#### [What the exercise asks]
The lines below are to be quoted exactly, from the first through the one that contains "TR2: PMOS (G".

Change detection data
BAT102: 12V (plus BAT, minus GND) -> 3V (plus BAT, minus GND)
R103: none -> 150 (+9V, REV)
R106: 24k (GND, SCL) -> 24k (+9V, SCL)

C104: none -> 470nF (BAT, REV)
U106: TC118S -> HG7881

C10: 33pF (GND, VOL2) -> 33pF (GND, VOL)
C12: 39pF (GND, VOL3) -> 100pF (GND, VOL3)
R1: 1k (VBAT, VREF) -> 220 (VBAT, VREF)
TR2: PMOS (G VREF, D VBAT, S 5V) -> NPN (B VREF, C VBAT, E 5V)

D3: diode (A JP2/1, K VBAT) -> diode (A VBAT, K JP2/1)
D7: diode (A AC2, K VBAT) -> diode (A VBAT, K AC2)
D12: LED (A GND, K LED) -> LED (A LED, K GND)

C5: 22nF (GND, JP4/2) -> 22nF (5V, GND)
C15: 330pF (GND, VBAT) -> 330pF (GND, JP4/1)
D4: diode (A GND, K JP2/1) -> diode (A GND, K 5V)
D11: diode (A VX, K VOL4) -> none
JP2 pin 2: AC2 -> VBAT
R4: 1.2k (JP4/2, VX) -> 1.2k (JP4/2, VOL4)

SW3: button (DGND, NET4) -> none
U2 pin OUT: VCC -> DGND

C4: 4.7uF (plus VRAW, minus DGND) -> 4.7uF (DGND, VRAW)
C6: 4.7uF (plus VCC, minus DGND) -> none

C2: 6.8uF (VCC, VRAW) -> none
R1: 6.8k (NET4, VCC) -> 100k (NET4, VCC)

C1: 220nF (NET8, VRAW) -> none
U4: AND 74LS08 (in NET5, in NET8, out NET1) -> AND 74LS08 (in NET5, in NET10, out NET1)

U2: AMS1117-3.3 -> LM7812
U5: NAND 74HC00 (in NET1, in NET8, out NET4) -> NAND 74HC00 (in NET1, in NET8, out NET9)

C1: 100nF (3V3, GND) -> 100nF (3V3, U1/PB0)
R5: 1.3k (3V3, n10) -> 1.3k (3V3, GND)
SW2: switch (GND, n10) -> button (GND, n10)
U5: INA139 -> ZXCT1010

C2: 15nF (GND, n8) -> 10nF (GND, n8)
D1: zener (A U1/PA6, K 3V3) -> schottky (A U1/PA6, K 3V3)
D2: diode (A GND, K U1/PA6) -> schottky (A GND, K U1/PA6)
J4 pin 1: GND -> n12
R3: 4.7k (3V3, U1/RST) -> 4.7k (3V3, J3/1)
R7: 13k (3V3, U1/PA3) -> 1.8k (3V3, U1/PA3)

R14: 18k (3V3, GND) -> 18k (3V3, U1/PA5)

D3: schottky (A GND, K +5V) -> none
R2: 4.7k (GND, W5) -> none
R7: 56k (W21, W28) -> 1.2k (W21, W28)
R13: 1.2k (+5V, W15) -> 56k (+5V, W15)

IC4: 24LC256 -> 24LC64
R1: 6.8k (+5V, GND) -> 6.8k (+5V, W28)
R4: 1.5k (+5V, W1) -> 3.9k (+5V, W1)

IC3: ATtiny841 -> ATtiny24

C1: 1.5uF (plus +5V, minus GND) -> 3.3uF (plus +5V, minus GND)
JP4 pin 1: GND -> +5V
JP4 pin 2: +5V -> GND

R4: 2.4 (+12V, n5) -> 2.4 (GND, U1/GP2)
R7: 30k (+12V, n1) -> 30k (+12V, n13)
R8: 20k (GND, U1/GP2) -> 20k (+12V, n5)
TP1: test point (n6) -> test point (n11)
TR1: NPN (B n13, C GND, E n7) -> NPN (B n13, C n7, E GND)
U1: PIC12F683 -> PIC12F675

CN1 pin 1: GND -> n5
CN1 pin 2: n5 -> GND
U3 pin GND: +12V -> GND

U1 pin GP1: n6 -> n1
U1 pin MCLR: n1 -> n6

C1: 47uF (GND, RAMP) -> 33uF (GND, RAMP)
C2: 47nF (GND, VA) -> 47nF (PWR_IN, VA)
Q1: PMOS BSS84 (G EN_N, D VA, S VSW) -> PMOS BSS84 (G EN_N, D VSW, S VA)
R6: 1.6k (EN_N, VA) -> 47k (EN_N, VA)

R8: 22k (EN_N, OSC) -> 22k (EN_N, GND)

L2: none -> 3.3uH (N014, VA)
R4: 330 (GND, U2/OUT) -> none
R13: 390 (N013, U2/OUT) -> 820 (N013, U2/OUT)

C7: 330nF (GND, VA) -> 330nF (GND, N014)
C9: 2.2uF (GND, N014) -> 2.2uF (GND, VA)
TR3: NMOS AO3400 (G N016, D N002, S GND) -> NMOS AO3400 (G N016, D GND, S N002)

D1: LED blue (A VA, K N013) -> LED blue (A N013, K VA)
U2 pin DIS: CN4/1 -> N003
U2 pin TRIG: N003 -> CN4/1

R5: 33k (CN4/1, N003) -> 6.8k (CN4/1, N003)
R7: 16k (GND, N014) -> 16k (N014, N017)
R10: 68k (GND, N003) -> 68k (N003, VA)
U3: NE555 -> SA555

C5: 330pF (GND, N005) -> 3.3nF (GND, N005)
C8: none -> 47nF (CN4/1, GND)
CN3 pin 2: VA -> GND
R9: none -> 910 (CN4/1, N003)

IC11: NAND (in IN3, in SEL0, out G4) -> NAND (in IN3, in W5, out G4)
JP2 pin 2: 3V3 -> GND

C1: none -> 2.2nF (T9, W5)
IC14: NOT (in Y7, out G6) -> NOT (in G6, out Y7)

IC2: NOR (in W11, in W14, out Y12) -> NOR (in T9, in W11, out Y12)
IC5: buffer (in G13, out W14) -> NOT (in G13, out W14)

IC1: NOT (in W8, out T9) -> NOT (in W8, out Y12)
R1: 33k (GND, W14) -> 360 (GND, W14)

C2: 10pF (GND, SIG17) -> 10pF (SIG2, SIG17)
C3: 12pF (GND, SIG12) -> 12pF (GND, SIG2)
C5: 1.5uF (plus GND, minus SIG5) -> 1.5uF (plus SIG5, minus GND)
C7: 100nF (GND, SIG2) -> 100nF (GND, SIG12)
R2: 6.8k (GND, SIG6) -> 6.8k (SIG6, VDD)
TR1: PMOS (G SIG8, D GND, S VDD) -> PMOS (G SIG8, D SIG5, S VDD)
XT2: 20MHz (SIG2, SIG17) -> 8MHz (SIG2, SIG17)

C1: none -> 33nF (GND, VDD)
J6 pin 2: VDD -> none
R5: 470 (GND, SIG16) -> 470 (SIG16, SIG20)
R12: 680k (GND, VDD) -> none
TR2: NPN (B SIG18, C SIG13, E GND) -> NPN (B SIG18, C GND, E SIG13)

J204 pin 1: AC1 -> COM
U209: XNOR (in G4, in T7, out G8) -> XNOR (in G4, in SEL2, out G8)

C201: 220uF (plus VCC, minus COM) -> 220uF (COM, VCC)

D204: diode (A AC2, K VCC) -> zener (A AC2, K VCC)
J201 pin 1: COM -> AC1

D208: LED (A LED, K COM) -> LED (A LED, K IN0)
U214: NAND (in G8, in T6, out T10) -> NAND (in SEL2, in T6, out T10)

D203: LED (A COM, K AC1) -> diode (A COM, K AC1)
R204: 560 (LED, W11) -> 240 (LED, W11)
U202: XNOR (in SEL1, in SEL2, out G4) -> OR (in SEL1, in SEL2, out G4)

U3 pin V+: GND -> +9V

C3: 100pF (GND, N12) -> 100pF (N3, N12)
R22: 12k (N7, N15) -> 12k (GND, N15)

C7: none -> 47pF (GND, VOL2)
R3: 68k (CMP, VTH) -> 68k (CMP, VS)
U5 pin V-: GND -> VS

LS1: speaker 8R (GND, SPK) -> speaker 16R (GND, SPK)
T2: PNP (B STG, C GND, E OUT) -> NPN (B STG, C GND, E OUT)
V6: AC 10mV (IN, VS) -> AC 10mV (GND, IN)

#### [Your solution]
BAT102: 12V (plus BAT, minus GND) -> 3V (plus BAT, minus GND)
R103: none -> 150 (+9V, REV)
R106: 24k (GND, SCL) -> 24k (+9V, SCL)

C104: none -> 470nF (BAT, REV)
U106: TC118S -> HG7881

C10: 33pF (GND, VOL2) -> 33pF (GND, VOL)
C12: 39pF (GND, VOL3) -> 100pF (GND, VOL3)
R1: 1k (VBAT, VREF) -> 220 (VBAT, VREF)
TR2: PMOS (G VREF, D VBAT, S 5V) -> NPN (B VREF, C VBAT, E 5V)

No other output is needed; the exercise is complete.